Start of EXERCISE DATA

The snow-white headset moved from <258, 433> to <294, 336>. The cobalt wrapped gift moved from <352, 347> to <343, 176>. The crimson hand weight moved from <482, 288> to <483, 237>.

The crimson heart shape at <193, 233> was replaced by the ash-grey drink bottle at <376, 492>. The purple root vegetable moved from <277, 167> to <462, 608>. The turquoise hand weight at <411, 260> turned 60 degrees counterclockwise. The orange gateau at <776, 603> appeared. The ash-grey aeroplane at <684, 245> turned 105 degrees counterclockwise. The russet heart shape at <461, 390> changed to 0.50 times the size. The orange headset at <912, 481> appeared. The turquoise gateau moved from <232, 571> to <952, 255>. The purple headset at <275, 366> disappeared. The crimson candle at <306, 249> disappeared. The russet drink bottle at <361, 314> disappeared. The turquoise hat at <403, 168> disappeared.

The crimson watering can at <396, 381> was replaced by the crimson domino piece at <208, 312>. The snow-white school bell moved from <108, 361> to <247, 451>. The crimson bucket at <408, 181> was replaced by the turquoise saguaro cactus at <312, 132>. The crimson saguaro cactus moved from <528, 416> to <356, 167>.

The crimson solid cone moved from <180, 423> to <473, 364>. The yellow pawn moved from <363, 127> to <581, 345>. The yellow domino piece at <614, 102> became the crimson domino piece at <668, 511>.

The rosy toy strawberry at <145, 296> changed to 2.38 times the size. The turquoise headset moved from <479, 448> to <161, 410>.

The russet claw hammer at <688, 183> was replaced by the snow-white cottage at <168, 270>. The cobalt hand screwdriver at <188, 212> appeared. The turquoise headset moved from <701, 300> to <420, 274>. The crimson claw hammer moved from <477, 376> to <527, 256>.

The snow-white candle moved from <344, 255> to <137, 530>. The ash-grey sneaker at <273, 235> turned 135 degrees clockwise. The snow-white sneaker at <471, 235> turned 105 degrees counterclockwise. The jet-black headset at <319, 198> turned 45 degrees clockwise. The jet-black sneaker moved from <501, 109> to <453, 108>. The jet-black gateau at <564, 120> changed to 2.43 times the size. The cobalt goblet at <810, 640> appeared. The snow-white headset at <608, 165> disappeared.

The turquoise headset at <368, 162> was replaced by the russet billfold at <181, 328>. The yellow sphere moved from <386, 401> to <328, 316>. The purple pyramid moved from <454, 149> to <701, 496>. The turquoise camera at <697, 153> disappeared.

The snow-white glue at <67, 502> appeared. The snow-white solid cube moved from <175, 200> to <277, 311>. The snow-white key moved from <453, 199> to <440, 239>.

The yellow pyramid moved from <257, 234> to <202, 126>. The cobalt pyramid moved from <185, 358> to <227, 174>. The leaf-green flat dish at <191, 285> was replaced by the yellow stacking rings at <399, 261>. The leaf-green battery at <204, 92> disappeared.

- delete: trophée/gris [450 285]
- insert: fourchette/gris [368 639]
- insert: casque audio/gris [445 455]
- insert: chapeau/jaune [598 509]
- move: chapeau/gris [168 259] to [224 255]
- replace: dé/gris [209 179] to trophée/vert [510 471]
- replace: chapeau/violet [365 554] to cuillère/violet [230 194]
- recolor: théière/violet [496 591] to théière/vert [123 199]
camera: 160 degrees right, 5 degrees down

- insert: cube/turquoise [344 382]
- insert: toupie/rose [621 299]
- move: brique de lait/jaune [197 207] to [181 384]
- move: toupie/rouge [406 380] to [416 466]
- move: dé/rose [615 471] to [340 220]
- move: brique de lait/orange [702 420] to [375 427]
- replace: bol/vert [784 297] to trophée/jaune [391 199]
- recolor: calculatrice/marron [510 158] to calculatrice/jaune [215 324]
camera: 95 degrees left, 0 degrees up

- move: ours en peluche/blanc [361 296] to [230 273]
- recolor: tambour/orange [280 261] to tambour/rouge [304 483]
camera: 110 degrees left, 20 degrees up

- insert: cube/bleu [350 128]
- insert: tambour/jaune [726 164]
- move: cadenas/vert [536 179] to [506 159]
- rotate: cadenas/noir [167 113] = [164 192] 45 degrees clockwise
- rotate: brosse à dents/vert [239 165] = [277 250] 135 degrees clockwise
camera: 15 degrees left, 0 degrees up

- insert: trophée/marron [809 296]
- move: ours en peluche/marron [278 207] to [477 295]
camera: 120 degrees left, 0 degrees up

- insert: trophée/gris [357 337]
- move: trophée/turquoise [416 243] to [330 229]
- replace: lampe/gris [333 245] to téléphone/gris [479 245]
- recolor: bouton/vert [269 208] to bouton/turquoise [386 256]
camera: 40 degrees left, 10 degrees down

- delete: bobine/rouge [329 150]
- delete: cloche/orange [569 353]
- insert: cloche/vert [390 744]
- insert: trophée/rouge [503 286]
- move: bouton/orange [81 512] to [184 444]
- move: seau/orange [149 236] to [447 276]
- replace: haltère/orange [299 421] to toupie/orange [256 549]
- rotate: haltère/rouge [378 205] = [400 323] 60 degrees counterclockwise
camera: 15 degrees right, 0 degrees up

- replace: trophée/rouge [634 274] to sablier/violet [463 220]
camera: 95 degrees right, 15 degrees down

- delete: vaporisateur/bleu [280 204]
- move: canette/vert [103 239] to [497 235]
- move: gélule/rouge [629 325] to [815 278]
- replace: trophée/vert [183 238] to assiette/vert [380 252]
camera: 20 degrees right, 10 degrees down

End of EXERCISE DATA

(EXERCISE PROMPT): Recopy the records without any alteration.

(REPLY TO THE EXERCISE):
The snow-white headset moved from <258, 433> to <294, 336>. The cobalt wrapped gift moved from <352, 347> to <343, 176>. The crimson hand weight moved from <482, 288> to <483, 237>.

The crimson heart shape at <193, 233> was replaced by the ash-grey drink bottle at <376, 492>. The purple root vegetable moved from <277, 167> to <462, 608>. The turquoise hand weight at <411, 260> turned 60 degrees counterclockwise. The orange gateau at <776, 603> appeared. The ash-grey aeroplane at <684, 245> turned 105 degrees counterclockwise. The russet heart shape at <461, 390> changed to 0.50 times the size. The orange headset at <912, 481> appeared. The turquoise gateau moved from <232, 571> to <952, 255>. The purple headset at <275, 366> disappeared. The crimson candle at <306, 249> disappeared. The russet drink bottle at <361, 314> disappeared. The turquoise hat at <403, 168> disappeared.

The crimson watering can at <396, 381> was replaced by the crimson domino piece at <208, 312>. The snow-white school bell moved from <108, 361> to <247, 451>. The crimson bucket at <408, 181> was replaced by the turquoise saguaro cactus at <312, 132>. The crimson saguaro cactus moved from <528, 416> to <356, 167>.

The crimson solid cone moved from <180, 423> to <473, 364>. The yellow pawn moved from <363, 127> to <581, 345>. The yellow domino piece at <614, 102> became the crimson domino piece at <668, 511>.

The rosy toy strawberry at <145, 296> changed to 2.38 times the size. The turquoise headset moved from <479, 448> to <161, 410>.

The russet claw hammer at <688, 183> was replaced by the snow-white cottage at <168, 270>. The cobalt hand screwdriver at <188, 212> appeared. The turquoise headset moved from <701, 300> to <420, 274>. The crimson claw hammer moved from <477, 376> to <527, 256>.

The snow-white candle moved from <344, 255> to <137, 530>. The ash-grey sneaker at <273, 235> turned 135 degrees clockwise. The snow-white sneaker at <471, 235> turned 105 degrees counterclockwise. The jet-black headset at <319, 198> turned 45 degrees clockwise. The jet-black sneaker moved from <501, 109> to <453, 108>. The jet-black gateau at <564, 120> changed to 2.43 times the size. The cobalt goblet at <810, 640> appeared. The snow-white headset at <608, 165> disappeared.

The turquoise headset at <368, 162> was replaced by the russet billfold at <181, 328>. The yellow sphere moved from <386, 401> to <328, 316>. The purple pyramid moved from <454, 149> to <701, 496>. The turquoise camera at <697, 153> disappeared.

The snow-white glue at <67, 502> appeared. The snow-white solid cube moved from <175, 200> to <277, 311>. The snow-white key moved from <453, 199> to <440, 239>.

The yellow pyramid moved from <257, 234> to <202, 126>. The cobalt pyramid moved from <185, 358> to <227, 174>. The leaf-green flat dish at <191, 285> was replaced by the yellow stacking rings at <399, 261>. The leaf-green battery at <204, 92> disappeared.

- delete: trophée/gris [450 285]
- insert: fourchette/gris [368 639]
- insert: casque audio/gris [445 455]
- insert: chapeau/jaune [598 509]
- move: chapeau/gris [168 259] to [224 255]
- replace: dé/gris [209 179] to trophée/vert [510 471]
- replace: chapeau/violet [365 554] to cuillère/violet [230 194]
- recolor: théière/violet [496 591] to théière/vert [123 199]
camera: 160 degrees right, 5 degrees down

- insert: cube/turquoise [344 382]
- insert: toupie/rose [621 299]
- move: brique de lait/jaune [197 207] to [181 384]
- move: toupie/rouge [406 380] to [416 466]
- move: dé/rose [615 471] to [340 220]
- move: brique de lait/orange [702 420] to [375 427]
- replace: bol/vert [784 297] to trophée/jaune [391 199]
- recolor: calculatrice/marron [510 158] to calculatrice/jaune [215 324]
camera: 95 degrees left, 0 degrees up

- move: ours en peluche/blanc [361 296] to [230 273]
- recolor: tambour/orange [280 261] to tambour/rouge [304 483]
camera: 110 degrees left, 20 degrees up

- insert: cube/bleu [350 128]
- insert: tambour/jaune [726 164]
- move: cadenas/vert [536 179] to [506 159]
- rotate: cadenas/noir [167 113] = [164 192] 45 degrees clockwise
- rotate: brosse à dents/vert [239 165] = [277 250] 135 degrees clockwise
camera: 15 degrees left, 0 degrees up

- insert: trophée/marron [809 296]
- move: ours en peluche/marron [278 207] to [477 295]
camera: 120 degrees left, 0 degrees up

- insert: trophée/gris [357 337]
- move: trophée/turquoise [416 243] to [330 229]
- replace: lampe/gris [333 245] to téléphone/gris [479 245]
- recolor: bouton/vert [269 208] to bouton/turquoise [386 256]
camera: 40 degrees left, 10 degrees down

- delete: bobine/rouge [329 150]
- delete: cloche/orange [569 353]
- insert: cloche/vert [390 744]
- insert: trophée/rouge [503 286]
- move: bouton/orange [81 512] to [184 444]
- move: seau/orange [149 236] to [447 276]
- replace: haltère/orange [299 421] to toupie/orange [256 549]
- rotate: haltère/rouge [378 205] = [400 323] 60 degrees counterclockwise
camera: 15 degrees right, 0 degrees up

- replace: trophée/rouge [634 274] to sablier/violet [463 220]
camera: 95 degrees right, 15 degrees down

- delete: vaporisateur/bleu [280 204]
- move: canette/vert [103 239] to [497 235]
- move: gélule/rouge [629 325] to [815 278]
- replace: trophée/vert [183 238] to assiette/vert [380 252]
camera: 20 degrees right, 10 degrees down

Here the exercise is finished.